Copy out the lines of the records below, and only those lines, from the one with "(232, 357) = (177, 370): turquoise" through the one with "(366, 359) = (335, 375): green", exactly as they appear.
☆ ☆ ☆ ☆
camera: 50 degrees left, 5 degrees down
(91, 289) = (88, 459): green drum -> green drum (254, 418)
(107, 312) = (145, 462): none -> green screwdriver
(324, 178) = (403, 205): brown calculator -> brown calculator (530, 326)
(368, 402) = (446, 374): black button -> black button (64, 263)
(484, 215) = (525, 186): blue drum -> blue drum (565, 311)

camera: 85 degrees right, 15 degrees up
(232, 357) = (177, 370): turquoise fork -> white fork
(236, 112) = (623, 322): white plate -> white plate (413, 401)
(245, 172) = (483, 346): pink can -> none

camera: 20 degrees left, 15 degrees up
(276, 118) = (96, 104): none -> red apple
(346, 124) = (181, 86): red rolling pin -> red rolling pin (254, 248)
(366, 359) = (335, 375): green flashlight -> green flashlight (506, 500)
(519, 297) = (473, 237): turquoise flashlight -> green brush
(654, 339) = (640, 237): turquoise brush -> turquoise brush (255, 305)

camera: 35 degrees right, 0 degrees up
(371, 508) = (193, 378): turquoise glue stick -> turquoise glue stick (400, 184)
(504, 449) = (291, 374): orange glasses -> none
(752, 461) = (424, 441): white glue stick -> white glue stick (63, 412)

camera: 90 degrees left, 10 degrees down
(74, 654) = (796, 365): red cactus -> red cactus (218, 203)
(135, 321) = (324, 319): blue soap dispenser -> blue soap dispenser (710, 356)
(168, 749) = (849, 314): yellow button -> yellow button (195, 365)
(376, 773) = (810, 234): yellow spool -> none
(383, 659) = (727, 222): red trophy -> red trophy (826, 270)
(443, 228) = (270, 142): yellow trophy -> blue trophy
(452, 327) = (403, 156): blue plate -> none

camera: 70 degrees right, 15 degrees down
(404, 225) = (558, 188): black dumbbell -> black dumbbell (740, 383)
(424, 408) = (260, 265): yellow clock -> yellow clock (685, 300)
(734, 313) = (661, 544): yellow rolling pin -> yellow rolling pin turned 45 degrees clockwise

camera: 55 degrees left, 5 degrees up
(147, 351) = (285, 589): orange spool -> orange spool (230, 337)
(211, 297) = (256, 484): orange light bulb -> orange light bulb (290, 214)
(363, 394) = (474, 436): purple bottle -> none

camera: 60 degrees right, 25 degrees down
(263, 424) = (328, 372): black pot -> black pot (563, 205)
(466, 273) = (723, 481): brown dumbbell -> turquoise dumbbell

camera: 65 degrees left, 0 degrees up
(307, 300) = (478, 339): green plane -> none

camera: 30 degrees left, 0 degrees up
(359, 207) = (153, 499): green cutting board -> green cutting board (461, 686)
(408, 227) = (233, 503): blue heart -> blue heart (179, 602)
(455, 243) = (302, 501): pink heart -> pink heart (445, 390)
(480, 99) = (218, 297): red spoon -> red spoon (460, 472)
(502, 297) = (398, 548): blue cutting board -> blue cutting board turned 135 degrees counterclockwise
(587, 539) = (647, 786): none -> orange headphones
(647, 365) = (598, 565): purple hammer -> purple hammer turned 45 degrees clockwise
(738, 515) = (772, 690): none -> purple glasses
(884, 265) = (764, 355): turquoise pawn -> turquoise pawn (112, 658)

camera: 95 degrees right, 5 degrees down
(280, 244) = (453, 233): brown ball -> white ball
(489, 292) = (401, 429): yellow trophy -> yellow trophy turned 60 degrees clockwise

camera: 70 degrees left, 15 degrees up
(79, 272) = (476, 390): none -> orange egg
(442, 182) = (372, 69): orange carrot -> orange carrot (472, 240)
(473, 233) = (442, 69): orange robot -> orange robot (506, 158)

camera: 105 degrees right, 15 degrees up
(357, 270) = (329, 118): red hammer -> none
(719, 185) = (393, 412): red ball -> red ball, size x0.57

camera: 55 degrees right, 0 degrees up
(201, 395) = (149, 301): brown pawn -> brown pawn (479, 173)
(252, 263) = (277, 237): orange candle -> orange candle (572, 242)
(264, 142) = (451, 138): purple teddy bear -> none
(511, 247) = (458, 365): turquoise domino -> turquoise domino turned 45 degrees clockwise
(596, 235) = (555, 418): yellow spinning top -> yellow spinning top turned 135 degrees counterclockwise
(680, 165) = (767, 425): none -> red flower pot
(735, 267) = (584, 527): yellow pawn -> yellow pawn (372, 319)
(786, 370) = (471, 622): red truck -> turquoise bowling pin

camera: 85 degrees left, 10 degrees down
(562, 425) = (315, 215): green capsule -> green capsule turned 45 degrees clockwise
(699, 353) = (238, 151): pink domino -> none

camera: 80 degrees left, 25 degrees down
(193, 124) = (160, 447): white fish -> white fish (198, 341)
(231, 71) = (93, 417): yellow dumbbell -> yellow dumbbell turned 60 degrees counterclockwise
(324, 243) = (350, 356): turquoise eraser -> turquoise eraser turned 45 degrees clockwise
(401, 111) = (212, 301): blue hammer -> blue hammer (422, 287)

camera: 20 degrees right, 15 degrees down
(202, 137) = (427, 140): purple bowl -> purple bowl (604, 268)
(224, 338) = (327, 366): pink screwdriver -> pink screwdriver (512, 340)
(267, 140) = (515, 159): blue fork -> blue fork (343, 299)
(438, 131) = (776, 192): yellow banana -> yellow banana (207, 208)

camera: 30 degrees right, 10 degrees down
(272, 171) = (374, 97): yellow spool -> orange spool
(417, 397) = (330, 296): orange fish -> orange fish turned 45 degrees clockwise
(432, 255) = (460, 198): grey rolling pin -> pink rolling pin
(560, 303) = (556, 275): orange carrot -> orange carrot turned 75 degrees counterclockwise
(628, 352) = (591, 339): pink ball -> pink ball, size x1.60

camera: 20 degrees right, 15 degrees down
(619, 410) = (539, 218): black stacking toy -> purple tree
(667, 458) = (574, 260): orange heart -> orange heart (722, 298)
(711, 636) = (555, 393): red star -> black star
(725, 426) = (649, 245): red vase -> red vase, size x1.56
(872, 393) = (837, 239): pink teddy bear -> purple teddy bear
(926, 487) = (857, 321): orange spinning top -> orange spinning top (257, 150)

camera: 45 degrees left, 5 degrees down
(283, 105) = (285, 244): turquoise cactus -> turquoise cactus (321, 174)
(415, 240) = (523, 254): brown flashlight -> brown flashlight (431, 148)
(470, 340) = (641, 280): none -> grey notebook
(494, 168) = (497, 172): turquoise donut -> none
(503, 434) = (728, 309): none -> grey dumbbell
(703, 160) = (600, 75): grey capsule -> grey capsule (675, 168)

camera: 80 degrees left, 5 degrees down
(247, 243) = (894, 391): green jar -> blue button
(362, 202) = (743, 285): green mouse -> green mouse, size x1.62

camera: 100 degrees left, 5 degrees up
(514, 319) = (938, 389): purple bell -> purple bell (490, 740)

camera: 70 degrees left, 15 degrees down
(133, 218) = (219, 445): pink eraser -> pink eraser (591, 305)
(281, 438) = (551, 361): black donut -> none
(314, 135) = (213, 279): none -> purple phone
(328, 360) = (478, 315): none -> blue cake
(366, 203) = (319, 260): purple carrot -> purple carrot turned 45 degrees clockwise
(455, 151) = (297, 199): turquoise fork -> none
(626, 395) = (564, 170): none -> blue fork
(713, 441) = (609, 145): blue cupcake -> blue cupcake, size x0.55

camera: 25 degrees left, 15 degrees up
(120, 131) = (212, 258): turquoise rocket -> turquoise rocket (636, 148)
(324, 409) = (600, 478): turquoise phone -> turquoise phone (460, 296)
☆ ☆ ☆ ☆
Solution -
(232, 357) = (177, 370): turquoise fork -> white fork
(236, 112) = (623, 322): white plate -> white plate (413, 401)
(245, 172) = (483, 346): pink can -> none

camera: 20 degrees left, 15 degrees up
(276, 118) = (96, 104): none -> red apple
(346, 124) = (181, 86): red rolling pin -> red rolling pin (254, 248)
(366, 359) = (335, 375): green flashlight -> green flashlight (506, 500)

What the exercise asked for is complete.